#### WHAT NEEDS TO BE DONE
Without changing a word, return the listing below, minus its images.

::::

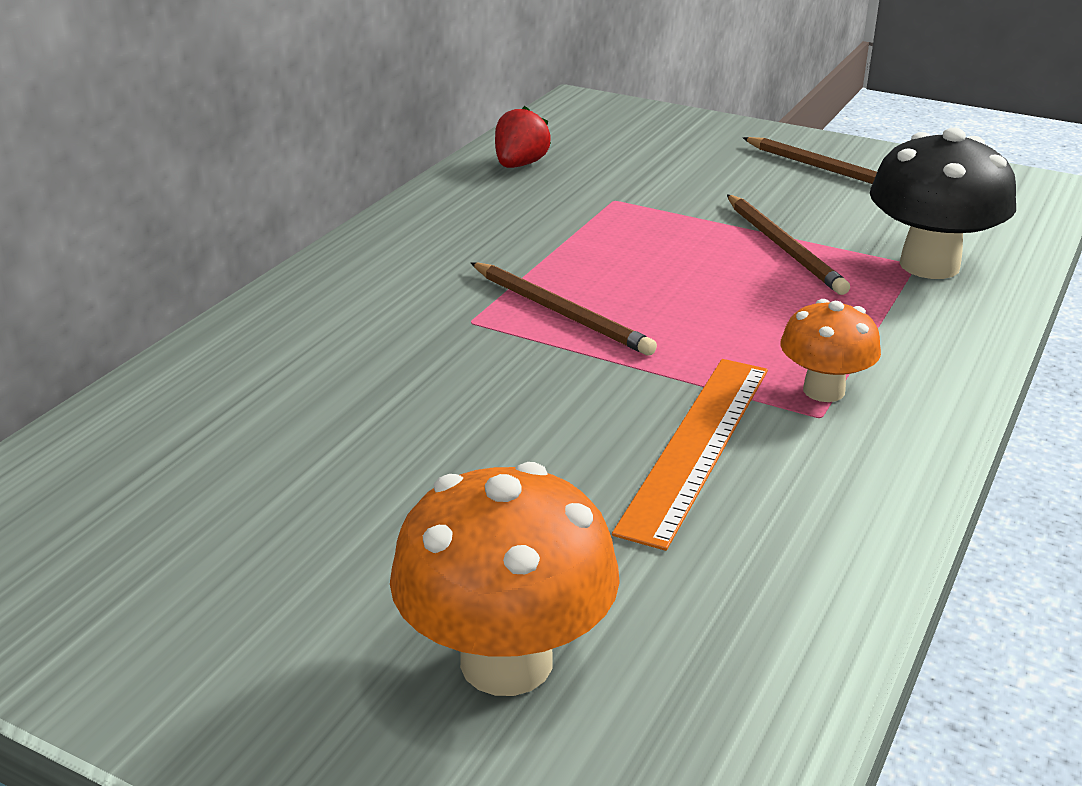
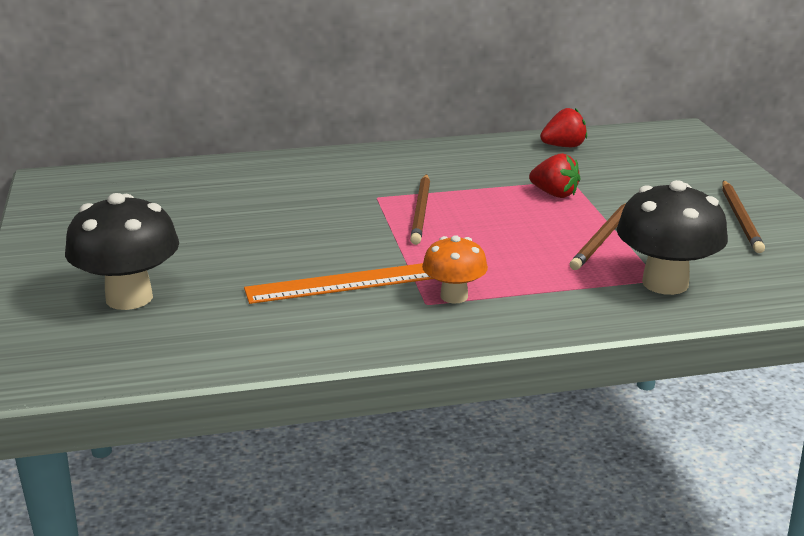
camera: 50 degrees right, 5 degrees down
(506, 661) = (129, 298): orange mushroom -> black mushroom
(636, 222) = (554, 194): none -> red strawberry

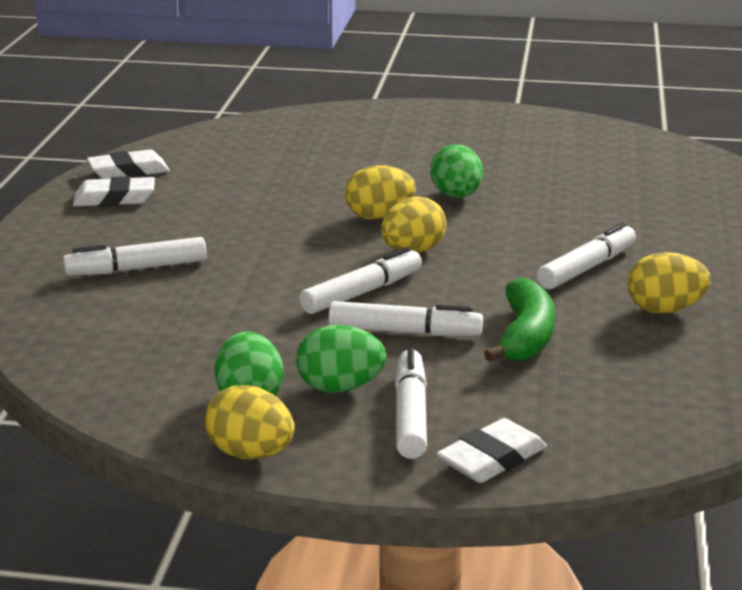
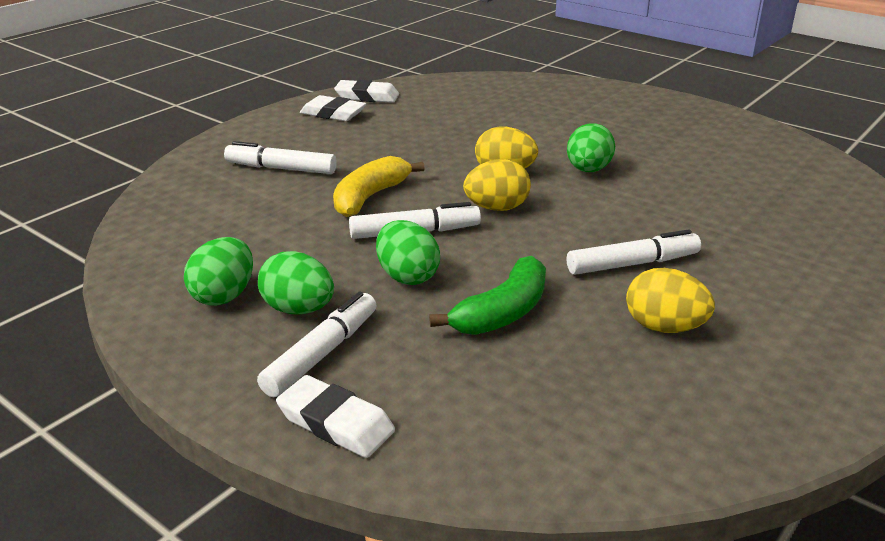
camera: 30 degrees right, 5 degrees up
(251, 454) = (164, 344): yellow egg -> none
(273, 273) = (369, 197): none -> yellow banana
(405, 332) = (407, 276): white marker -> green egg
(491, 459) = (336, 423): white eraser -> white eraser turned 45 degrees clockwise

::::

#### TASK RESULT
camera: 50 degrees right, 5 degrees down
(506, 661) = (129, 298): orange mushroom -> black mushroom
(636, 222) = (554, 194): none -> red strawberry

camera: 30 degrees right, 5 degrees up
(251, 454) = (164, 344): yellow egg -> none
(273, 273) = (369, 197): none -> yellow banana
(405, 332) = (407, 276): white marker -> green egg
(491, 459) = (336, 423): white eraser -> white eraser turned 45 degrees clockwise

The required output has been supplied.